— TASK OBJECTIVE —
Where an image appears, leave it out; otherwise repeat the data exactly.

— STORED DATA —
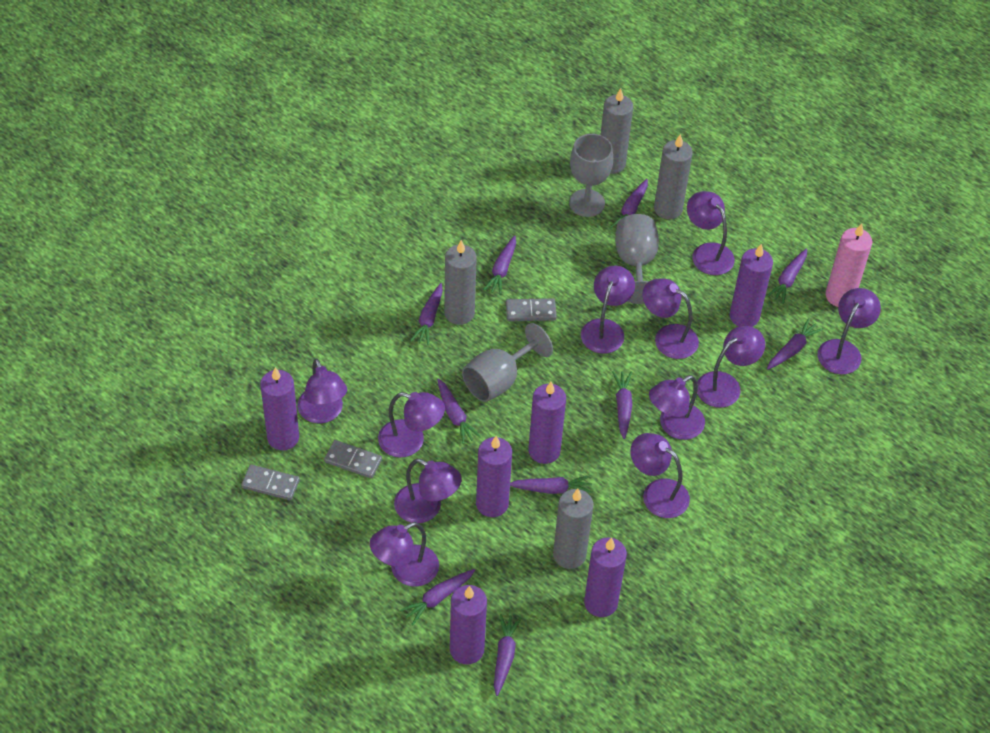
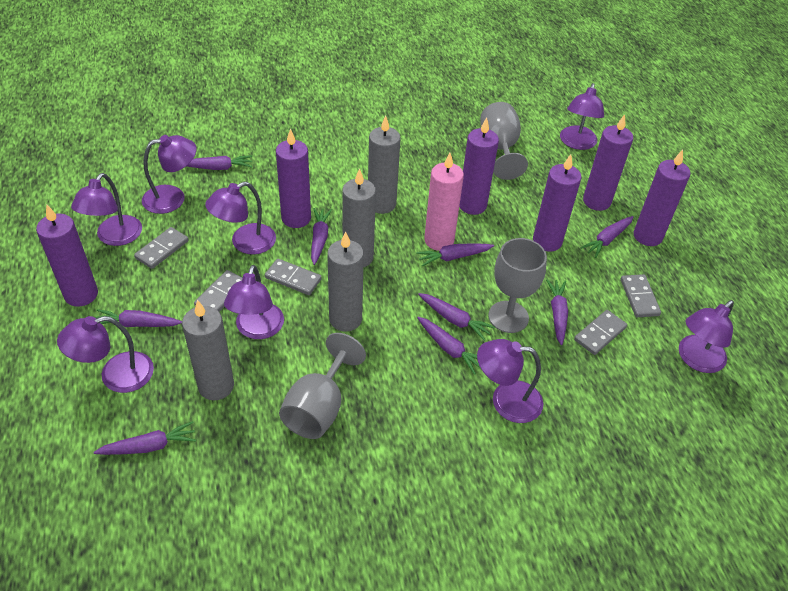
grey domino: 3 -> 5
purple carrot: 10 -> 9
purple lamp: 11 -> 8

— RESULT OF THIS EXERCISE —
grey domino: 3 -> 5
purple carrot: 10 -> 9
purple lamp: 11 -> 8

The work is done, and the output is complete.